EXERCISE AIM —
The entries below contain a line with "purple rectangle: (365, 144)" and a line with "cyan cross: (138, 489) -> (114, 732), moved". Retype exactly everything from the first down to the second, both included, and nothing else.

INFORMATION SHOWN —
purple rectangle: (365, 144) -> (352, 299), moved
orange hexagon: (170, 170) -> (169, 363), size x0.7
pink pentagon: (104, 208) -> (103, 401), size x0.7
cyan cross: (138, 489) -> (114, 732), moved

* * *

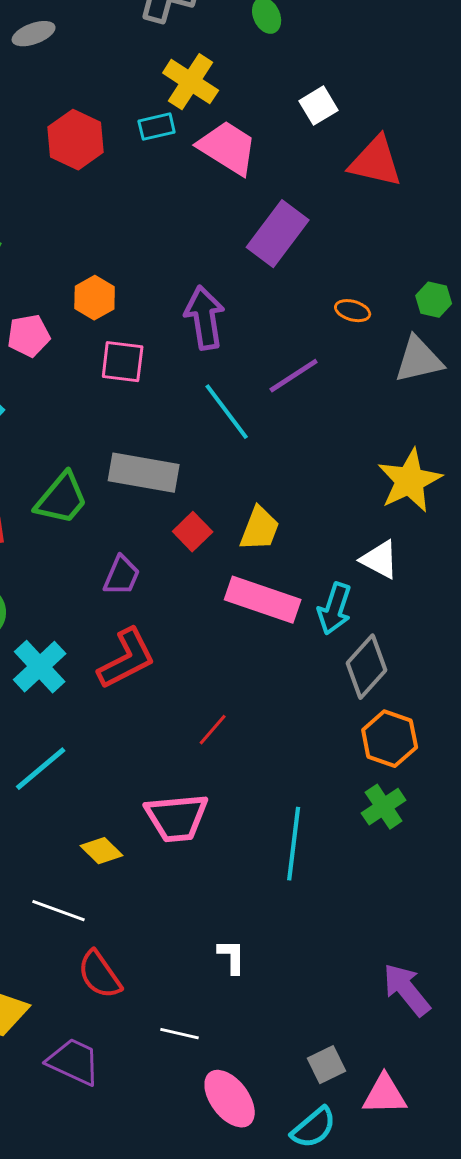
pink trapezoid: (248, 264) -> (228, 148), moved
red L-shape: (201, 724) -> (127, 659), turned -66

RESPONSE BELOW —
purple rectangle: (365, 144) -> (352, 299), moved
orange hexagon: (170, 170) -> (169, 363), size x0.7
pink pentagon: (104, 208) -> (103, 401), size x0.7
cyan cross: (138, 489) -> (114, 732), moved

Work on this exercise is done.